▶ Prompt:
Each line from the one containing "martillo [negro] (no. 1 from left)" through the last line of the records below is to be set down exactly; the rest stays out.

▶ Data:
--- --- ---
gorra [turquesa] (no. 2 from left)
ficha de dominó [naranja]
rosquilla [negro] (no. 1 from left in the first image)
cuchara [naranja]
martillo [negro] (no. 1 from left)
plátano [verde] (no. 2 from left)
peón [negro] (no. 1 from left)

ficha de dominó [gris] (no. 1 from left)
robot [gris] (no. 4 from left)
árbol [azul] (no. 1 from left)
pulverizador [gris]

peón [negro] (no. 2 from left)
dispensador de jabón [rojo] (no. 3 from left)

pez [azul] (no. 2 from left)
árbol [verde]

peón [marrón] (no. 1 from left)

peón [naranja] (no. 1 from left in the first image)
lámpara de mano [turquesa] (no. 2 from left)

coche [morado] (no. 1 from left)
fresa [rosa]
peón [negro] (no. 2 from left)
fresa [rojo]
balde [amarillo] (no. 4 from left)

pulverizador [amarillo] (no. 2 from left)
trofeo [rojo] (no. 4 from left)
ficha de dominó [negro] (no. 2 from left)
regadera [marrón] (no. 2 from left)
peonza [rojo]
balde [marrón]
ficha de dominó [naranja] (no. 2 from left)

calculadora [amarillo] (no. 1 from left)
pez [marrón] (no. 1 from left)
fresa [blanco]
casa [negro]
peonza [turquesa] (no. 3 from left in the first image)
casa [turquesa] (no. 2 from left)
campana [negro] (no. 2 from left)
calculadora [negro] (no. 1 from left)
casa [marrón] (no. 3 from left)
--- --- ---
▶ Answer section:
martillo [negro] (no. 1 from left)
plátano [verde] (no. 2 from left)
peón [negro] (no. 1 from left)

ficha de dominó [gris] (no. 1 from left)
robot [gris] (no. 4 from left)
árbol [azul] (no. 1 from left)
pulverizador [gris]

peón [negro] (no. 2 from left)
dispensador de jabón [rojo] (no. 3 from left)

pez [azul] (no. 2 from left)
árbol [verde]

peón [marrón] (no. 1 from left)

peón [naranja] (no. 1 from left in the first image)
lámpara de mano [turquesa] (no. 2 from left)

coche [morado] (no. 1 from left)
fresa [rosa]
peón [negro] (no. 2 from left)
fresa [rojo]
balde [amarillo] (no. 4 from left)

pulverizador [amarillo] (no. 2 from left)
trofeo [rojo] (no. 4 from left)
ficha de dominó [negro] (no. 2 from left)
regadera [marrón] (no. 2 from left)
peonza [rojo]
balde [marrón]
ficha de dominó [naranja] (no. 2 from left)

calculadora [amarillo] (no. 1 from left)
pez [marrón] (no. 1 from left)
fresa [blanco]
casa [negro]
peonza [turquesa] (no. 3 from left in the first image)
casa [turquesa] (no. 2 from left)
campana [negro] (no. 2 from left)
calculadora [negro] (no. 1 from left)
casa [marrón] (no. 3 from left)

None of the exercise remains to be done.